(Object change descriptions)
··········

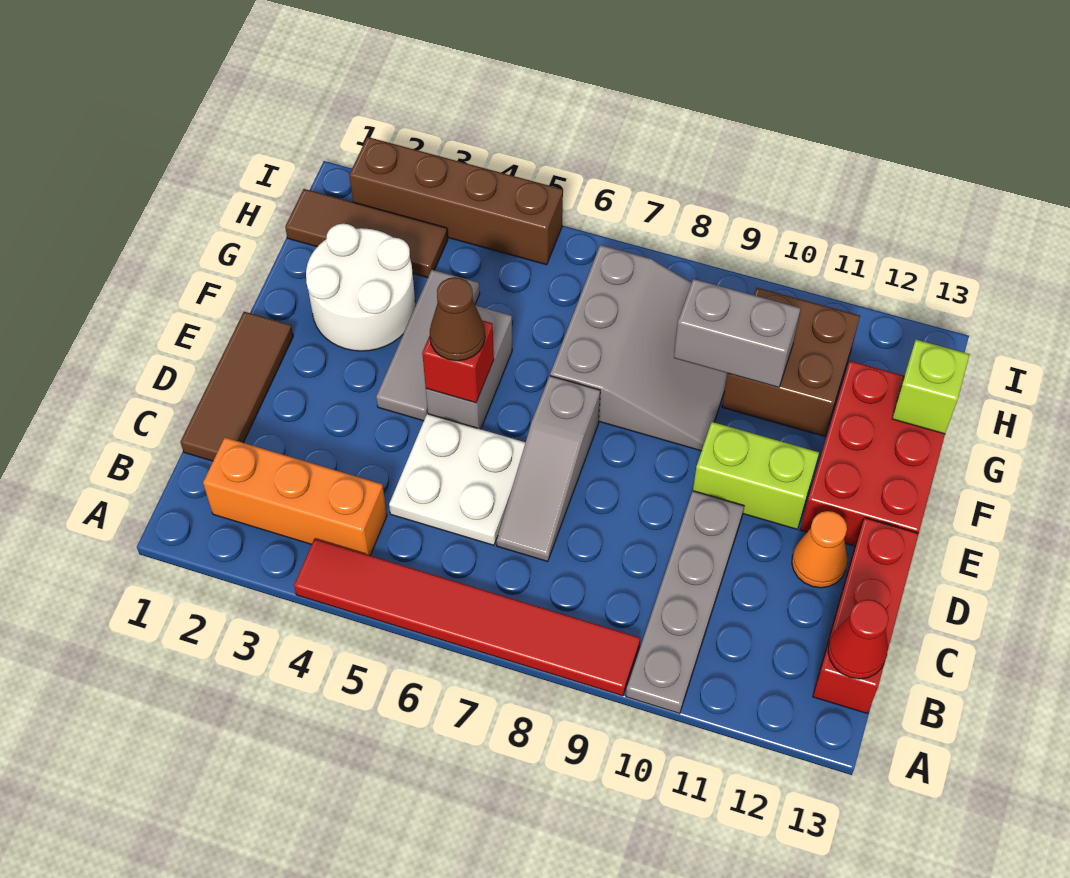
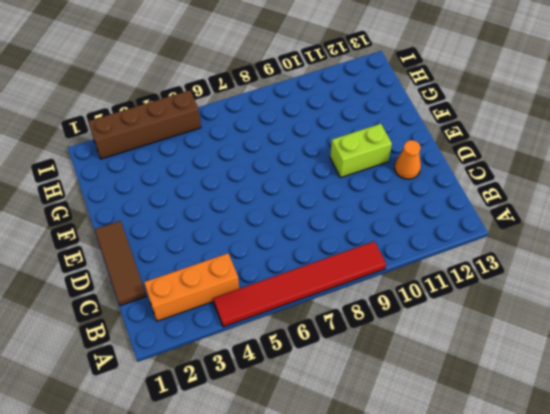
none -> grey 1x4 plate [626,491,744,714]
none -> red 1x3 brick [813,518,919,713]
none -> white 2x2 plate [389,414,525,545]

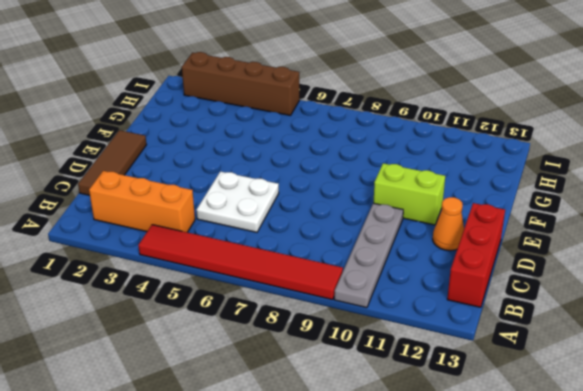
none -> grey 1x3 slope [496,376,600,561]
none -> grey 1x3 tile [376,270,480,421]
none -> grey 1x2 brick [426,305,512,429]

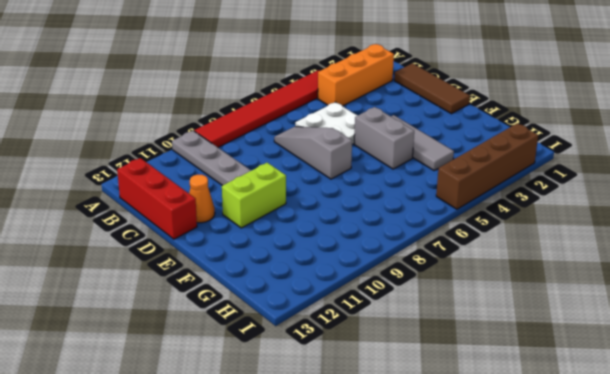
none -> red 2x3 brick [800,361,945,546]
none -> white 2x2 round brick [306,224,415,351]
none -> grey 3x3 slope [550,245,728,451]

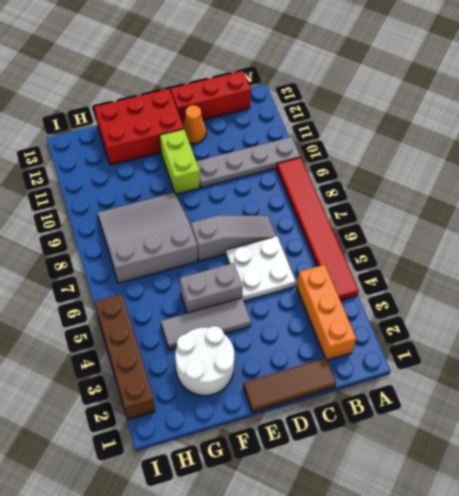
none -> brown 2x2 brick [722,288,860,436]
none -> brown 1x3 tile [285,189,448,277]
none -> red 1x1 cone [828,600,889,679]

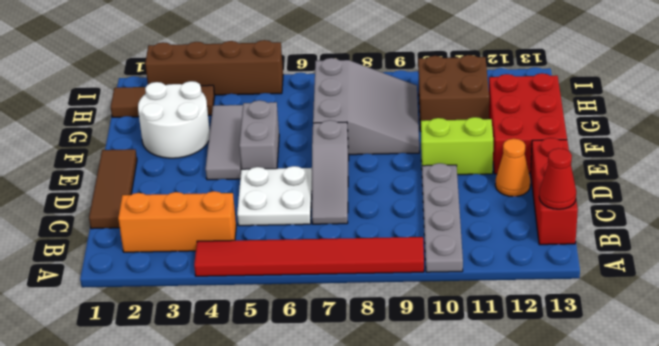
none -> red 1x1 brick [422,320,494,403]
none -> grey 1x2 brick [674,279,801,387]
none -> lime 1x1 brick [892,340,970,434]

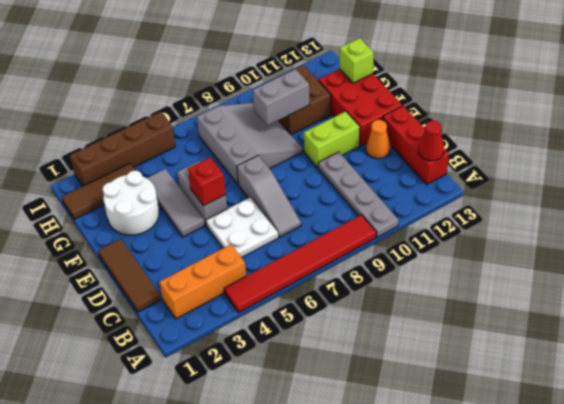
none -> brown 1x1 cone [430,277,485,361]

··········

● **Problem requirements**: Go through the entries above and pull out each line with "cone" in it.

● **Expected output**:
none -> red 1x1 cone [828,600,889,679]
none -> brown 1x1 cone [430,277,485,361]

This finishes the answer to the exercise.